§ **About this task**:
Instruction for the data below: set down exactly the lines from the line with "green brick E1:E2" to the line with "pink slope F5:F6", inclusive, and no others.

§ **Records to use**:
┌──
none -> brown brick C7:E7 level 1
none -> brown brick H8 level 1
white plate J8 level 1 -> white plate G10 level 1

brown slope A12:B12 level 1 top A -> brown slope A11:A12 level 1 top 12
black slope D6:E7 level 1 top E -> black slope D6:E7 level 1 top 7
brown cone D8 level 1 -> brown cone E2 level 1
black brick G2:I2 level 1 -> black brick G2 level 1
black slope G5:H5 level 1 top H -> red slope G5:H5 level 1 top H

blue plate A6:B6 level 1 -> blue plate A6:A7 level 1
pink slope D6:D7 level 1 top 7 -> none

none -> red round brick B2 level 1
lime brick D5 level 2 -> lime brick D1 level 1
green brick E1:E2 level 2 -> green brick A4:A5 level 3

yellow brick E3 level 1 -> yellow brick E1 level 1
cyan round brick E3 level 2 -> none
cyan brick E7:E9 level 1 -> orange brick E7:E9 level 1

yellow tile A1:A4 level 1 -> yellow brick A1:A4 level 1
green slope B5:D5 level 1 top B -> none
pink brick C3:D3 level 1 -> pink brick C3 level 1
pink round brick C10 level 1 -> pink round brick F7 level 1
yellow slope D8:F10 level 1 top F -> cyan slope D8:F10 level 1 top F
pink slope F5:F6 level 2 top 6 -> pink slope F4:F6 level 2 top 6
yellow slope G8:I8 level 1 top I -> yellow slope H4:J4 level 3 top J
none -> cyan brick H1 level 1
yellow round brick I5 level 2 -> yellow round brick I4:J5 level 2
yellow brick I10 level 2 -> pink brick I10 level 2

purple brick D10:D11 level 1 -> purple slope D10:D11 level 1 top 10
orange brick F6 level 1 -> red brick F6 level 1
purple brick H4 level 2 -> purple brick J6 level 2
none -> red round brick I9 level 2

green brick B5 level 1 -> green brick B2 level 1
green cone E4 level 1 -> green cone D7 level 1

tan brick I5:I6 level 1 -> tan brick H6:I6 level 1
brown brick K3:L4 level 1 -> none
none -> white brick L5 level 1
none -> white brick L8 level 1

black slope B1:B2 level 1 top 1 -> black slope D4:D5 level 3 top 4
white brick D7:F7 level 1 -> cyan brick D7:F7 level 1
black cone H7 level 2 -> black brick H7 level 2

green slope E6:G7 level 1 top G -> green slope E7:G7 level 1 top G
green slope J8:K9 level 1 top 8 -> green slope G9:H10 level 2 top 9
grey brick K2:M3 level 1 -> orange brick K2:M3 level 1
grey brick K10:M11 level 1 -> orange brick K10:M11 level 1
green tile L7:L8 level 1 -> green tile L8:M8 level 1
└──
§ **Response to this exercise**:
green brick E1:E2 level 2 -> green brick A4:A5 level 3

yellow brick E3 level 1 -> yellow brick E1 level 1
cyan round brick E3 level 2 -> none
cyan brick E7:E9 level 1 -> orange brick E7:E9 level 1

yellow tile A1:A4 level 1 -> yellow brick A1:A4 level 1
green slope B5:D5 level 1 top B -> none
pink brick C3:D3 level 1 -> pink brick C3 level 1
pink round brick C10 level 1 -> pink round brick F7 level 1
yellow slope D8:F10 level 1 top F -> cyan slope D8:F10 level 1 top F
pink slope F5:F6 level 2 top 6 -> pink slope F4:F6 level 2 top 6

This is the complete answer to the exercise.